* Object tracking records *
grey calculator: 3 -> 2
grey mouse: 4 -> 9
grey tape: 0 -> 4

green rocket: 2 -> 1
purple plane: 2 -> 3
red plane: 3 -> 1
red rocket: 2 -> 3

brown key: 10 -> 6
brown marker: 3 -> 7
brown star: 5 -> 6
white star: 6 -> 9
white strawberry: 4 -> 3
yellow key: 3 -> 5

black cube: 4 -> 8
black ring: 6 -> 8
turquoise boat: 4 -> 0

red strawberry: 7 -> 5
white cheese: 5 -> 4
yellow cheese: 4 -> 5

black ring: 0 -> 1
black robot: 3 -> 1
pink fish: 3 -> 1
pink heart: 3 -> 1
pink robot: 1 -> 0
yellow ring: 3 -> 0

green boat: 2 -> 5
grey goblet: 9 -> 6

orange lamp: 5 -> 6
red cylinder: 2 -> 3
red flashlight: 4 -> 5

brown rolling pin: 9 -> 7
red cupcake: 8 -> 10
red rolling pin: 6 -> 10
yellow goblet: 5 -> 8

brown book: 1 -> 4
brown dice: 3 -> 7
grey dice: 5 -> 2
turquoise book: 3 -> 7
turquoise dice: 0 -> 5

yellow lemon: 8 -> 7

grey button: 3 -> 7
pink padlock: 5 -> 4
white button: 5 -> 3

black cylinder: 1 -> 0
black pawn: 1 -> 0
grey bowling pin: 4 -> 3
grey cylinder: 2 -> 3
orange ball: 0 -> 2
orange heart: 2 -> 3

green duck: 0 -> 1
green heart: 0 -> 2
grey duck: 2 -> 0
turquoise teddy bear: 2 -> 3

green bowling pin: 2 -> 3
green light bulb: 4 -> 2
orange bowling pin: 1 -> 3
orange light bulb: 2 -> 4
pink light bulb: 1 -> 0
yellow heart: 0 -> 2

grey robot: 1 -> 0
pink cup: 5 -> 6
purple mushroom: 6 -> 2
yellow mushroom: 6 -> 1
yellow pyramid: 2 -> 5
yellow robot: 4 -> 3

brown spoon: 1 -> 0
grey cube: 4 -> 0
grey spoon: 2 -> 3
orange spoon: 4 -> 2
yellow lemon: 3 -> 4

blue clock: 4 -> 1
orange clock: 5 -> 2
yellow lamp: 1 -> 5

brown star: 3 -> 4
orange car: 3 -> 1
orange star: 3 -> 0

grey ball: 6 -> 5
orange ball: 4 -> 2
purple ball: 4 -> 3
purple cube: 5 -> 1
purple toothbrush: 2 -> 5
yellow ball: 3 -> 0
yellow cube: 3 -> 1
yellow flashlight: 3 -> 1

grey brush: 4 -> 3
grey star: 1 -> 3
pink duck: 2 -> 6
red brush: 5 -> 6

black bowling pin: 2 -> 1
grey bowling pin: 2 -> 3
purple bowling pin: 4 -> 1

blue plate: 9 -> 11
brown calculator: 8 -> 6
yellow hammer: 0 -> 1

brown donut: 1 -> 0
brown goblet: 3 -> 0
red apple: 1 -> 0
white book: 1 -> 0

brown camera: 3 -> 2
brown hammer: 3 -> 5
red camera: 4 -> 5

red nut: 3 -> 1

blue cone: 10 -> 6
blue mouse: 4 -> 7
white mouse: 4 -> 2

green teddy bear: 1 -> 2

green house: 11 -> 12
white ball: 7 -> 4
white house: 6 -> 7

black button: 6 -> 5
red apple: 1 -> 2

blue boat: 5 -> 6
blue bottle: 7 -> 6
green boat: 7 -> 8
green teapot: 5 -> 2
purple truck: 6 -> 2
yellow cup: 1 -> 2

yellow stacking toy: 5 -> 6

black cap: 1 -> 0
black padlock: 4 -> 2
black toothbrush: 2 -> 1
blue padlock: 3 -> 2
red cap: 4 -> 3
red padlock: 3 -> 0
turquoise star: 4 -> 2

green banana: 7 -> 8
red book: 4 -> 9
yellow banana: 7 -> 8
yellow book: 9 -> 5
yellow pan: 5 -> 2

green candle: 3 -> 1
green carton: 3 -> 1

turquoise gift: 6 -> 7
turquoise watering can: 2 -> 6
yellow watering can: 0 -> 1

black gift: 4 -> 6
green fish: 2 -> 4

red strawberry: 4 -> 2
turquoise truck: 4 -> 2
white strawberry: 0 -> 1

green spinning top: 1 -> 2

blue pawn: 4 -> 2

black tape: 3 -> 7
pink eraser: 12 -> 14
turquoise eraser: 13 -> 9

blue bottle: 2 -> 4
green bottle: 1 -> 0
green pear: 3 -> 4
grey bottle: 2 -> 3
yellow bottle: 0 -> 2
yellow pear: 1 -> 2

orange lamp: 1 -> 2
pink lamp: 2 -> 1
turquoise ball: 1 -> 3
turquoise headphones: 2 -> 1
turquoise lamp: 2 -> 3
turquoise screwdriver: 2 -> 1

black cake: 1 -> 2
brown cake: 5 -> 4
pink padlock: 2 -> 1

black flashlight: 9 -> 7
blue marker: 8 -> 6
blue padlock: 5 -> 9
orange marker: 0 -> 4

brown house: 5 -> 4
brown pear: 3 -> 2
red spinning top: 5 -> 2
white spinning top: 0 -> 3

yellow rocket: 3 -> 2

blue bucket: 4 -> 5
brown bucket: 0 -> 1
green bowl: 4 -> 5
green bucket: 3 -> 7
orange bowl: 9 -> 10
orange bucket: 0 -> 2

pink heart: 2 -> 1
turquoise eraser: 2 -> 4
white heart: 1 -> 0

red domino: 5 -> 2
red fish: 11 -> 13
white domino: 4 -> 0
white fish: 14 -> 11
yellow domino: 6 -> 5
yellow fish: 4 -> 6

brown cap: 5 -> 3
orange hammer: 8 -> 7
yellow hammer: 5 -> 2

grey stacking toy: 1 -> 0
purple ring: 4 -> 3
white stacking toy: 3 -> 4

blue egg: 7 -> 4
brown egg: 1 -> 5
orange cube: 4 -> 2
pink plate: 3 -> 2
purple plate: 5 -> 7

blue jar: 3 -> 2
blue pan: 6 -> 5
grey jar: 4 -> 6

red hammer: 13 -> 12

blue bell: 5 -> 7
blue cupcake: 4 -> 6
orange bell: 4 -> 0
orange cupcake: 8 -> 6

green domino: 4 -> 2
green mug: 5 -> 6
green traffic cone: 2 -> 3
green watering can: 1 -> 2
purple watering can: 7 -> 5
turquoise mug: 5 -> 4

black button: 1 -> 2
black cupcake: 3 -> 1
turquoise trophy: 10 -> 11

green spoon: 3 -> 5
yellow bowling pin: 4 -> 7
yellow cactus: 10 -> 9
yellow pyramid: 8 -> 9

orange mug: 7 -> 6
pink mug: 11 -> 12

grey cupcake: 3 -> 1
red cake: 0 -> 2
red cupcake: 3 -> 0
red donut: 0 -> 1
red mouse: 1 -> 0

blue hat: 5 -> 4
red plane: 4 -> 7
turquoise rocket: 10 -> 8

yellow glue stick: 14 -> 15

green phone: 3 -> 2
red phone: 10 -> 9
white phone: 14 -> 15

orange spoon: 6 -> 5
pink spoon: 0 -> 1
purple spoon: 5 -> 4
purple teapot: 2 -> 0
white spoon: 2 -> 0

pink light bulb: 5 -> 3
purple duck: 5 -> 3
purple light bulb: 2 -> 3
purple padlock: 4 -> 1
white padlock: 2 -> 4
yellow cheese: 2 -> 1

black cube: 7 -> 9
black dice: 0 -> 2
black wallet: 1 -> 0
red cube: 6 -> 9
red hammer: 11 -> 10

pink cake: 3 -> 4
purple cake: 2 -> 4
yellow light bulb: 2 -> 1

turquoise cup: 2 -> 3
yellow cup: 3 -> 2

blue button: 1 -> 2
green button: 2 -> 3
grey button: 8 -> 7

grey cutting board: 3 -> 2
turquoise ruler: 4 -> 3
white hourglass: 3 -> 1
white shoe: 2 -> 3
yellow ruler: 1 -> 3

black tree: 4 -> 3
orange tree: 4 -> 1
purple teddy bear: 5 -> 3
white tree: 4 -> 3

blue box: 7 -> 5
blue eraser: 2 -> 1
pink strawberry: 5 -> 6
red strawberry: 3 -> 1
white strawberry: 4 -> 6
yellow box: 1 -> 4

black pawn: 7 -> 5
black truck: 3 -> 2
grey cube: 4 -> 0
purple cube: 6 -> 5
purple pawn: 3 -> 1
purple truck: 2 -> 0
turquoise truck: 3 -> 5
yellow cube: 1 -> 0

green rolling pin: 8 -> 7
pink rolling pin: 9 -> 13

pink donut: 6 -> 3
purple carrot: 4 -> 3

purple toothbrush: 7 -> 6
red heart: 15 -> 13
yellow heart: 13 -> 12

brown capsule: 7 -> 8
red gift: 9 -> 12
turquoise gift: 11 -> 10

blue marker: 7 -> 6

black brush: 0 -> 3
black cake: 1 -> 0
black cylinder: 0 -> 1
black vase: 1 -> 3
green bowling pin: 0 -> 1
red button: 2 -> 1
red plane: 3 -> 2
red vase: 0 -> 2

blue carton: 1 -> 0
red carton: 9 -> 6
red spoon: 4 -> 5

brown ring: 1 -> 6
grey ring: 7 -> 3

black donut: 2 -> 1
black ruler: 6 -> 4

* Directions for this task *
Would you print exactly, and only, the lines of the data above from the line with "yellow cheese: 2 -> 1" through the line with "purple teddy bear: 5 -> 3", inclusive?

* The completed task *
yellow cheese: 2 -> 1

black cube: 7 -> 9
black dice: 0 -> 2
black wallet: 1 -> 0
red cube: 6 -> 9
red hammer: 11 -> 10

pink cake: 3 -> 4
purple cake: 2 -> 4
yellow light bulb: 2 -> 1

turquoise cup: 2 -> 3
yellow cup: 3 -> 2

blue button: 1 -> 2
green button: 2 -> 3
grey button: 8 -> 7

grey cutting board: 3 -> 2
turquoise ruler: 4 -> 3
white hourglass: 3 -> 1
white shoe: 2 -> 3
yellow ruler: 1 -> 3

black tree: 4 -> 3
orange tree: 4 -> 1
purple teddy bear: 5 -> 3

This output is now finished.